• **WORK TO COMPLETE**:
Show each line of the items below that contains the string "European".

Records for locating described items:
=======

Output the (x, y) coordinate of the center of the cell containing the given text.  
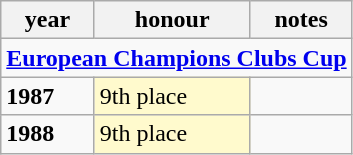
notes (301, 20)
1987 (48, 96)
1988 (48, 134)
European Champions Clubs Cup (176, 58)
year (48, 20)
honour (172, 20)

=======

• **SOLUTION FOR THIS PROBLEM**:
European Champions Clubs Cup (176, 58)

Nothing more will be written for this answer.